Work order: Return each line of the listing below, unchanged, and omit the images.

Data section:
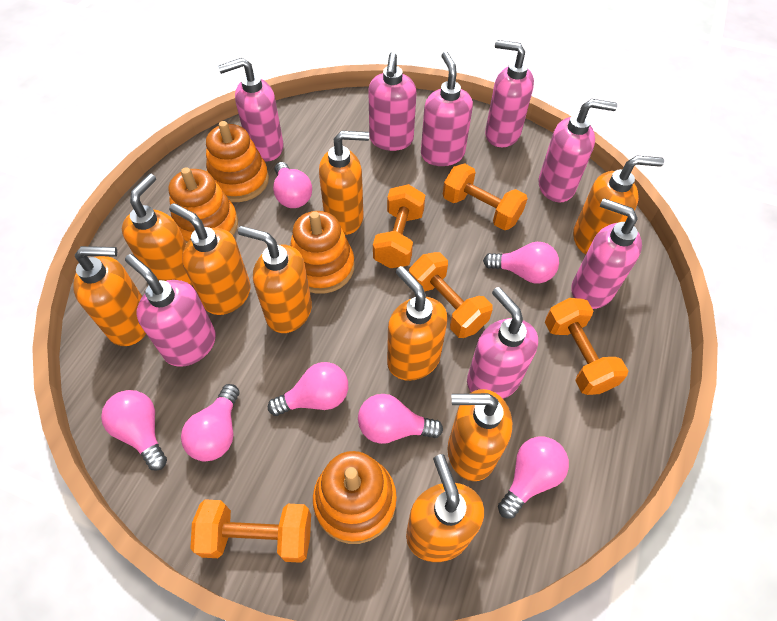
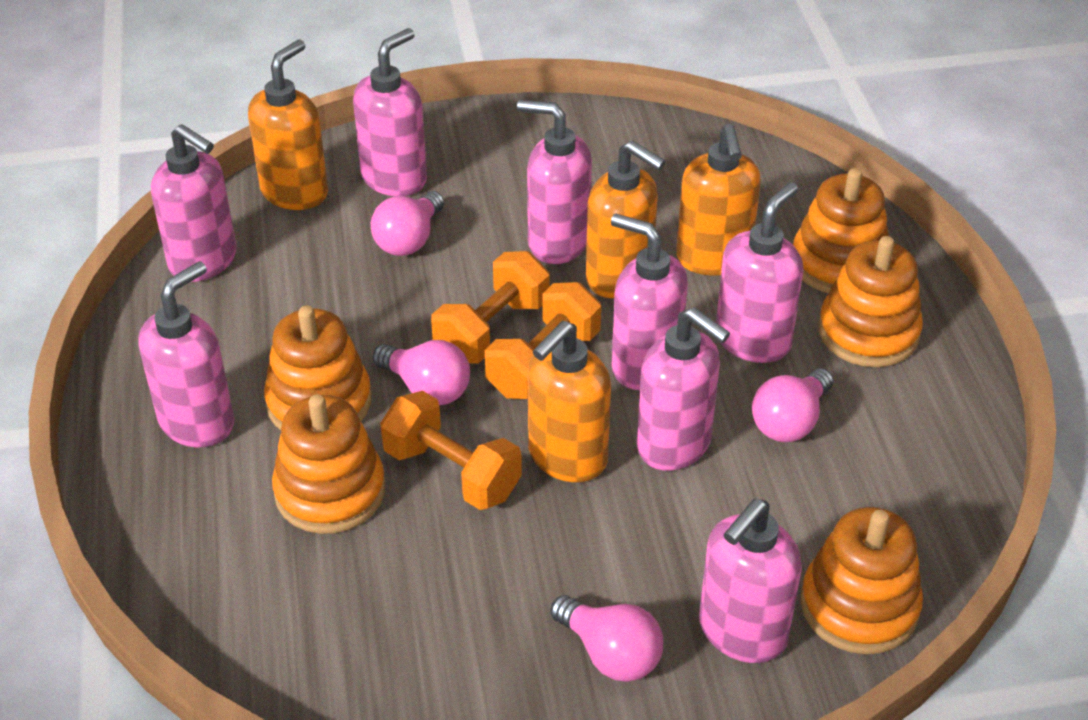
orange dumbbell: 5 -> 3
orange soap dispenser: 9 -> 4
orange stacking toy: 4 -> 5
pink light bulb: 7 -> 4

Completed task:
orange dumbbell: 5 -> 3
orange soap dispenser: 9 -> 4
orange stacking toy: 4 -> 5
pink light bulb: 7 -> 4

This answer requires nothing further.